Task: Nothing but the text should be carried over: reproduce all the data exactly and leave out every image.
[Provided data Boundary: Start]
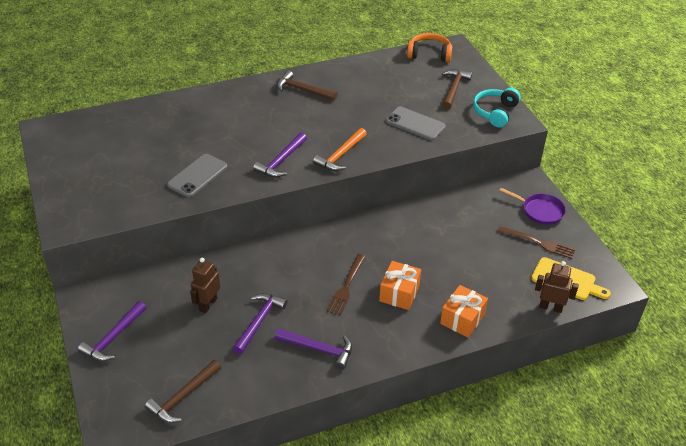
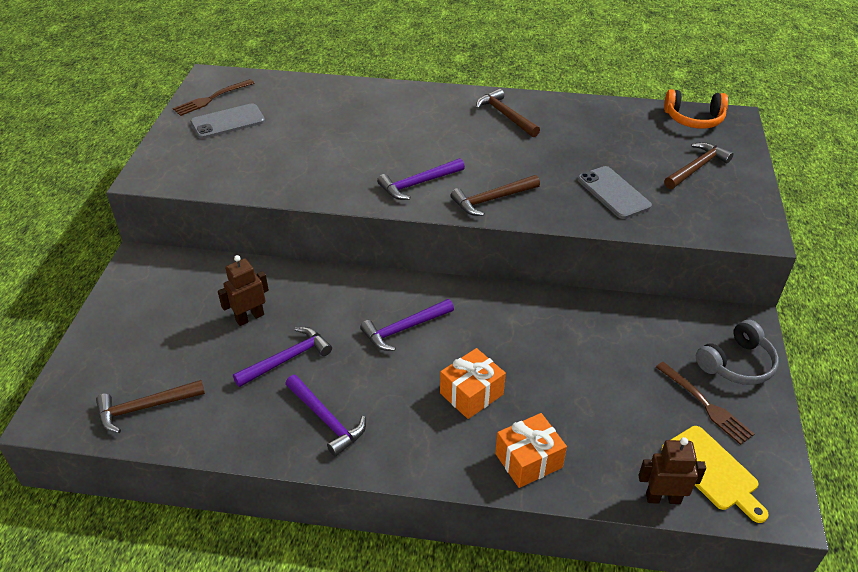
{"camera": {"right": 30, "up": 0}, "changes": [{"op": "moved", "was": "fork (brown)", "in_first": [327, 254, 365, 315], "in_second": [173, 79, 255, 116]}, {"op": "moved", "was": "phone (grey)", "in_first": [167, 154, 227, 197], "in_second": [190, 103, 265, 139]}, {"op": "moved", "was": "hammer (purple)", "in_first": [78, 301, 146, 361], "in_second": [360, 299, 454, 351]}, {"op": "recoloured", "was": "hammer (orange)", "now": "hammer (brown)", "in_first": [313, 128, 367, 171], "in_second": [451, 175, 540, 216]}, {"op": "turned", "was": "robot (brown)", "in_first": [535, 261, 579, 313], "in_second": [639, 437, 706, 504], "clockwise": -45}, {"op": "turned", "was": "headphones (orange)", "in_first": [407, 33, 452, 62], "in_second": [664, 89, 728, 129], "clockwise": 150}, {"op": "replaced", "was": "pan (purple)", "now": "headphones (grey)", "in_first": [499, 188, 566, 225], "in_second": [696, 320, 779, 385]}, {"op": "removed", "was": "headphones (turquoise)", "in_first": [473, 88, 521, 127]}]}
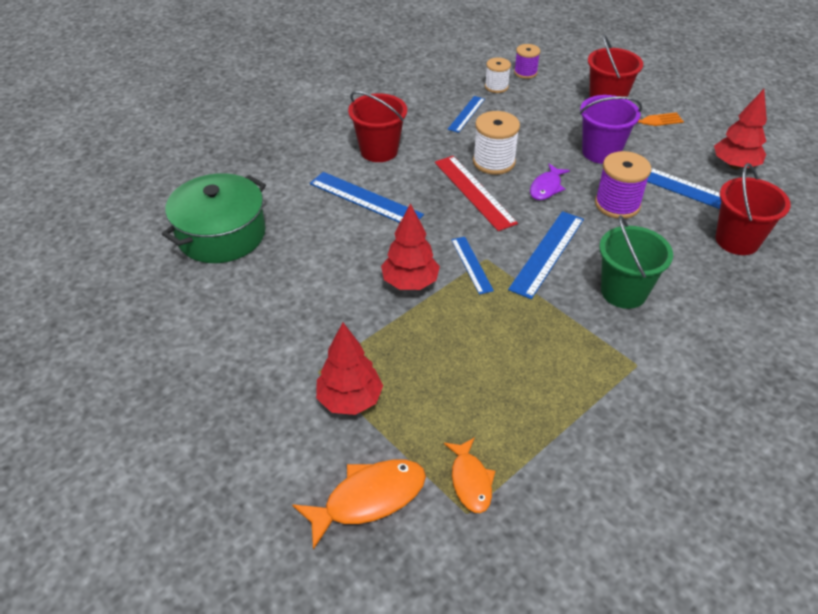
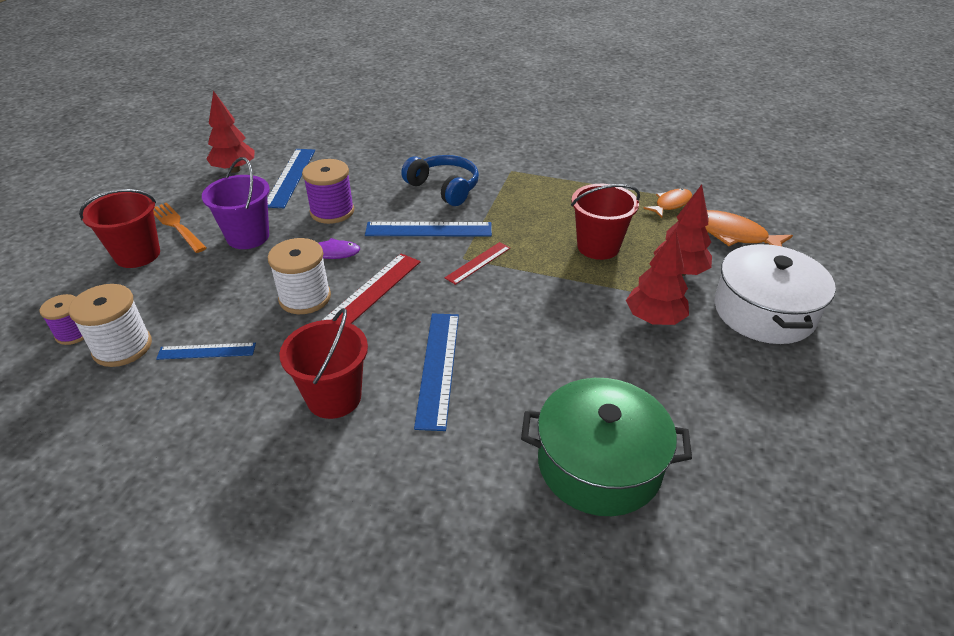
{"camera": {"right": -120, "up": -5}, "changes": [{"op": "resized", "was": "spool (white)", "in_first": [485, 58, 511, 93], "in_second": [68, 284, 152, 367], "ratio": 1.59}, {"op": "replaced", "was": "bucket (green)", "now": "headphones (blue)", "in_first": [599, 215, 673, 309], "in_second": [401, 155, 479, 206]}, {"op": "recoloured", "was": "ruler (blue)", "now": "ruler (red)", "in_first": [451, 237, 494, 295], "in_second": [445, 242, 510, 285]}, {"op": "moved", "was": "bucket (red)", "in_first": [716, 163, 791, 255], "in_second": [571, 184, 640, 260]}, {"op": "moved", "was": "tree (red)", "in_first": [381, 203, 440, 290], "in_second": [626, 229, 689, 325]}, {"op": "added", "now": "pot (white)", "in_second": [714, 243, 836, 344]}]}
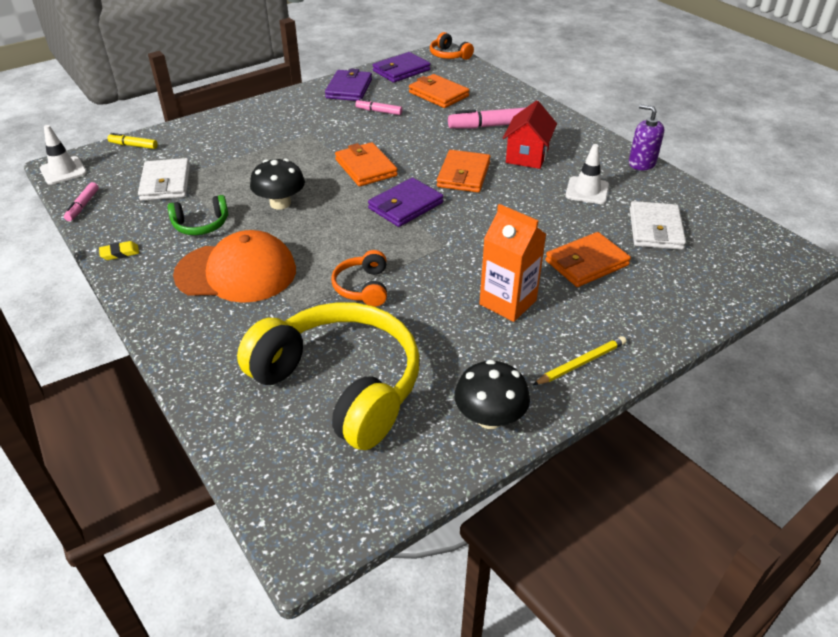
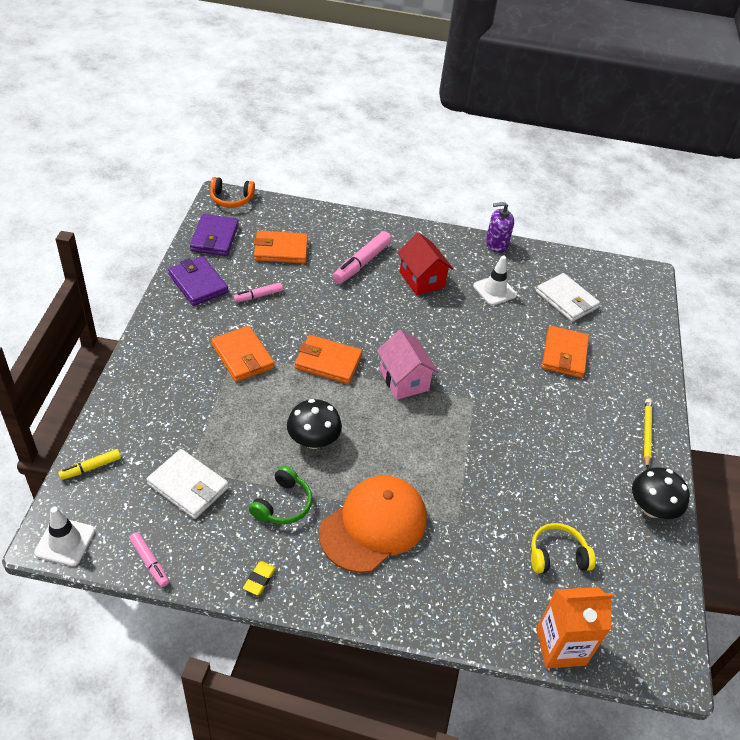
{"camera": {"right": -50, "up": 5}, "changes": [{"op": "moved", "was": "wallet (orange)", "in_first": [437, 150, 490, 192], "in_second": [211, 326, 274, 382]}, {"op": "replaced", "was": "wallet (purple)", "now": "house (pink)", "in_first": [368, 178, 443, 227], "in_second": [377, 330, 438, 400]}, {"op": "resized", "was": "headphones (yellow)", "in_first": [237, 302, 419, 450], "in_second": [531, 523, 596, 573], "ratio": 0.44}, {"op": "moved", "was": "carton (orange)", "in_first": [479, 204, 547, 322], "in_second": [536, 587, 613, 668]}, {"op": "removed", "was": "headphones (orange)", "in_first": [331, 250, 387, 307]}]}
[Provided data Boundary: End]
Written solution:
{"camera": {"right": 30, "up": 0}, "changes": [{"op": "moved", "was": "fork (brown)", "in_first": [327, 254, 365, 315], "in_second": [173, 79, 255, 116]}, {"op": "moved", "was": "phone (grey)", "in_first": [167, 154, 227, 197], "in_second": [190, 103, 265, 139]}, {"op": "moved", "was": "hammer (purple)", "in_first": [78, 301, 146, 361], "in_second": [360, 299, 454, 351]}, {"op": "recoloured", "was": "hammer (orange)", "now": "hammer (brown)", "in_first": [313, 128, 367, 171], "in_second": [451, 175, 540, 216]}, {"op": "turned", "was": "robot (brown)", "in_first": [535, 261, 579, 313], "in_second": [639, 437, 706, 504], "clockwise": -45}, {"op": "turned", "was": "headphones (orange)", "in_first": [407, 33, 452, 62], "in_second": [664, 89, 728, 129], "clockwise": 150}, {"op": "replaced", "was": "pan (purple)", "now": "headphones (grey)", "in_first": [499, 188, 566, 225], "in_second": [696, 320, 779, 385]}, {"op": "removed", "was": "headphones (turquoise)", "in_first": [473, 88, 521, 127]}]}
{"camera": {"right": -120, "up": -5}, "changes": [{"op": "resized", "was": "spool (white)", "in_first": [485, 58, 511, 93], "in_second": [68, 284, 152, 367], "ratio": 1.59}, {"op": "replaced", "was": "bucket (green)", "now": "headphones (blue)", "in_first": [599, 215, 673, 309], "in_second": [401, 155, 479, 206]}, {"op": "recoloured", "was": "ruler (blue)", "now": "ruler (red)", "in_first": [451, 237, 494, 295], "in_second": [445, 242, 510, 285]}, {"op": "moved", "was": "bucket (red)", "in_first": [716, 163, 791, 255], "in_second": [571, 184, 640, 260]}, {"op": "moved", "was": "tree (red)", "in_first": [381, 203, 440, 290], "in_second": [626, 229, 689, 325]}, {"op": "added", "now": "pot (white)", "in_second": [714, 243, 836, 344]}]}
{"camera": {"right": -50, "up": 5}, "changes": [{"op": "moved", "was": "wallet (orange)", "in_first": [437, 150, 490, 192], "in_second": [211, 326, 274, 382]}, {"op": "replaced", "was": "wallet (purple)", "now": "house (pink)", "in_first": [368, 178, 443, 227], "in_second": [377, 330, 438, 400]}, {"op": "resized", "was": "headphones (yellow)", "in_first": [237, 302, 419, 450], "in_second": [531, 523, 596, 573], "ratio": 0.44}, {"op": "moved", "was": "carton (orange)", "in_first": [479, 204, 547, 322], "in_second": [536, 587, 613, 668]}, {"op": "removed", "was": "headphones (orange)", "in_first": [331, 250, 387, 307]}]}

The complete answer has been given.